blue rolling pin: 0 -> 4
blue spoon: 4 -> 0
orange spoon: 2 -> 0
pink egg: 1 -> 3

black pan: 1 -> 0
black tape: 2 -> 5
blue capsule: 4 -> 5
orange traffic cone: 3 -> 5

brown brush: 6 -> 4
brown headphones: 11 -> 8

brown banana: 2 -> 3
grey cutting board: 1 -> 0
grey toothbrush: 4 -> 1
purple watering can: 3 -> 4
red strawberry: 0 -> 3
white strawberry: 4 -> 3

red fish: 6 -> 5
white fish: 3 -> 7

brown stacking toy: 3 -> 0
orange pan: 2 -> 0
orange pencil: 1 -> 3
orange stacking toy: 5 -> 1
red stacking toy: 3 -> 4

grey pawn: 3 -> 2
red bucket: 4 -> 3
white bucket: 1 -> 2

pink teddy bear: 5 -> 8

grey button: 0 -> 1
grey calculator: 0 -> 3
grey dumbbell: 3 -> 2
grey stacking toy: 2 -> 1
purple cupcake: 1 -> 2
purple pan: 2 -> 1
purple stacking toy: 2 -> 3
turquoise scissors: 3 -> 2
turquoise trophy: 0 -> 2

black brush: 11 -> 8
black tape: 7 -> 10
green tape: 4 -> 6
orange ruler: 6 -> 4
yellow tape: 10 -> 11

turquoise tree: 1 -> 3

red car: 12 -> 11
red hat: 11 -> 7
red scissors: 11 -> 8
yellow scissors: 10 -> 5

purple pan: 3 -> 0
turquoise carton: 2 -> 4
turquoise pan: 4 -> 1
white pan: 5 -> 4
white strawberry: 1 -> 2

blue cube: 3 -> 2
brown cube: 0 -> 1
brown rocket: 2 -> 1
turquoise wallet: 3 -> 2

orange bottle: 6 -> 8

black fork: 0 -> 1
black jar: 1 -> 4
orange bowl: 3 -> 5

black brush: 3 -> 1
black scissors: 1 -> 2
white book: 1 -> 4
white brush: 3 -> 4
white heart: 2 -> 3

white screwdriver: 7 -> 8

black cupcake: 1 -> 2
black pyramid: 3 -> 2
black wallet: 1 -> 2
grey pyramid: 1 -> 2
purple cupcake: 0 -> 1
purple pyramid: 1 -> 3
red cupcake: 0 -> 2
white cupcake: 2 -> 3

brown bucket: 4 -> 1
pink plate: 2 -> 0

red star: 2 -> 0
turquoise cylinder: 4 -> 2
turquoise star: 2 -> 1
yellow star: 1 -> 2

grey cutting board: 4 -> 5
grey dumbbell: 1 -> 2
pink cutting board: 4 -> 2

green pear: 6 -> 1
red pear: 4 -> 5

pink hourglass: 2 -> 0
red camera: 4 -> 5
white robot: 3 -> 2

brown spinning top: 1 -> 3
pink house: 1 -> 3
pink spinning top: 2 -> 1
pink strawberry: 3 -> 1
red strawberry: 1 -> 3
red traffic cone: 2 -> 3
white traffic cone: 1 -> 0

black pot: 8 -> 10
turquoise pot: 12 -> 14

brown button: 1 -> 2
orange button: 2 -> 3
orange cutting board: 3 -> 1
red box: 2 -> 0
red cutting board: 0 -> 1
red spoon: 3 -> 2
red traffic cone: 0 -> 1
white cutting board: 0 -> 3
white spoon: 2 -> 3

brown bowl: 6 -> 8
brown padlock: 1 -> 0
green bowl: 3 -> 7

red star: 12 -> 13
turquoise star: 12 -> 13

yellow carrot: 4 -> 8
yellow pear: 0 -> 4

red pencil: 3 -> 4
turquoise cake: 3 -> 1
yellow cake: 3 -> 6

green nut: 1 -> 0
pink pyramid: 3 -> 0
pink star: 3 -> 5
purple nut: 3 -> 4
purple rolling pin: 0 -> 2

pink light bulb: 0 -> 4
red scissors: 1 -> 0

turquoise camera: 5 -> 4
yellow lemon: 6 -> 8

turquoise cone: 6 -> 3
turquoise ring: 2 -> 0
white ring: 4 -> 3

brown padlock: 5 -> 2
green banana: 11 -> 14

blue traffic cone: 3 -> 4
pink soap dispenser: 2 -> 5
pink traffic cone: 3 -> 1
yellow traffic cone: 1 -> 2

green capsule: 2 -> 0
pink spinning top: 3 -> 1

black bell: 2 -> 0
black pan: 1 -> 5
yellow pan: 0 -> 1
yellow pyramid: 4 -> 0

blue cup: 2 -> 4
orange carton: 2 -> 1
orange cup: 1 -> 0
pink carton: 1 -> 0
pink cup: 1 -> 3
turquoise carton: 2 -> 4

- _TASK BRIEF_: Copy out the data in full, exactly.

- _ANSWER BOX_:
blue rolling pin: 0 -> 4
blue spoon: 4 -> 0
orange spoon: 2 -> 0
pink egg: 1 -> 3

black pan: 1 -> 0
black tape: 2 -> 5
blue capsule: 4 -> 5
orange traffic cone: 3 -> 5

brown brush: 6 -> 4
brown headphones: 11 -> 8

brown banana: 2 -> 3
grey cutting board: 1 -> 0
grey toothbrush: 4 -> 1
purple watering can: 3 -> 4
red strawberry: 0 -> 3
white strawberry: 4 -> 3

red fish: 6 -> 5
white fish: 3 -> 7

brown stacking toy: 3 -> 0
orange pan: 2 -> 0
orange pencil: 1 -> 3
orange stacking toy: 5 -> 1
red stacking toy: 3 -> 4

grey pawn: 3 -> 2
red bucket: 4 -> 3
white bucket: 1 -> 2

pink teddy bear: 5 -> 8

grey button: 0 -> 1
grey calculator: 0 -> 3
grey dumbbell: 3 -> 2
grey stacking toy: 2 -> 1
purple cupcake: 1 -> 2
purple pan: 2 -> 1
purple stacking toy: 2 -> 3
turquoise scissors: 3 -> 2
turquoise trophy: 0 -> 2

black brush: 11 -> 8
black tape: 7 -> 10
green tape: 4 -> 6
orange ruler: 6 -> 4
yellow tape: 10 -> 11

turquoise tree: 1 -> 3

red car: 12 -> 11
red hat: 11 -> 7
red scissors: 11 -> 8
yellow scissors: 10 -> 5

purple pan: 3 -> 0
turquoise carton: 2 -> 4
turquoise pan: 4 -> 1
white pan: 5 -> 4
white strawberry: 1 -> 2

blue cube: 3 -> 2
brown cube: 0 -> 1
brown rocket: 2 -> 1
turquoise wallet: 3 -> 2

orange bottle: 6 -> 8

black fork: 0 -> 1
black jar: 1 -> 4
orange bowl: 3 -> 5

black brush: 3 -> 1
black scissors: 1 -> 2
white book: 1 -> 4
white brush: 3 -> 4
white heart: 2 -> 3

white screwdriver: 7 -> 8

black cupcake: 1 -> 2
black pyramid: 3 -> 2
black wallet: 1 -> 2
grey pyramid: 1 -> 2
purple cupcake: 0 -> 1
purple pyramid: 1 -> 3
red cupcake: 0 -> 2
white cupcake: 2 -> 3

brown bucket: 4 -> 1
pink plate: 2 -> 0

red star: 2 -> 0
turquoise cylinder: 4 -> 2
turquoise star: 2 -> 1
yellow star: 1 -> 2

grey cutting board: 4 -> 5
grey dumbbell: 1 -> 2
pink cutting board: 4 -> 2

green pear: 6 -> 1
red pear: 4 -> 5

pink hourglass: 2 -> 0
red camera: 4 -> 5
white robot: 3 -> 2

brown spinning top: 1 -> 3
pink house: 1 -> 3
pink spinning top: 2 -> 1
pink strawberry: 3 -> 1
red strawberry: 1 -> 3
red traffic cone: 2 -> 3
white traffic cone: 1 -> 0

black pot: 8 -> 10
turquoise pot: 12 -> 14

brown button: 1 -> 2
orange button: 2 -> 3
orange cutting board: 3 -> 1
red box: 2 -> 0
red cutting board: 0 -> 1
red spoon: 3 -> 2
red traffic cone: 0 -> 1
white cutting board: 0 -> 3
white spoon: 2 -> 3

brown bowl: 6 -> 8
brown padlock: 1 -> 0
green bowl: 3 -> 7

red star: 12 -> 13
turquoise star: 12 -> 13

yellow carrot: 4 -> 8
yellow pear: 0 -> 4

red pencil: 3 -> 4
turquoise cake: 3 -> 1
yellow cake: 3 -> 6

green nut: 1 -> 0
pink pyramid: 3 -> 0
pink star: 3 -> 5
purple nut: 3 -> 4
purple rolling pin: 0 -> 2

pink light bulb: 0 -> 4
red scissors: 1 -> 0

turquoise camera: 5 -> 4
yellow lemon: 6 -> 8

turquoise cone: 6 -> 3
turquoise ring: 2 -> 0
white ring: 4 -> 3

brown padlock: 5 -> 2
green banana: 11 -> 14

blue traffic cone: 3 -> 4
pink soap dispenser: 2 -> 5
pink traffic cone: 3 -> 1
yellow traffic cone: 1 -> 2

green capsule: 2 -> 0
pink spinning top: 3 -> 1

black bell: 2 -> 0
black pan: 1 -> 5
yellow pan: 0 -> 1
yellow pyramid: 4 -> 0

blue cup: 2 -> 4
orange carton: 2 -> 1
orange cup: 1 -> 0
pink carton: 1 -> 0
pink cup: 1 -> 3
turquoise carton: 2 -> 4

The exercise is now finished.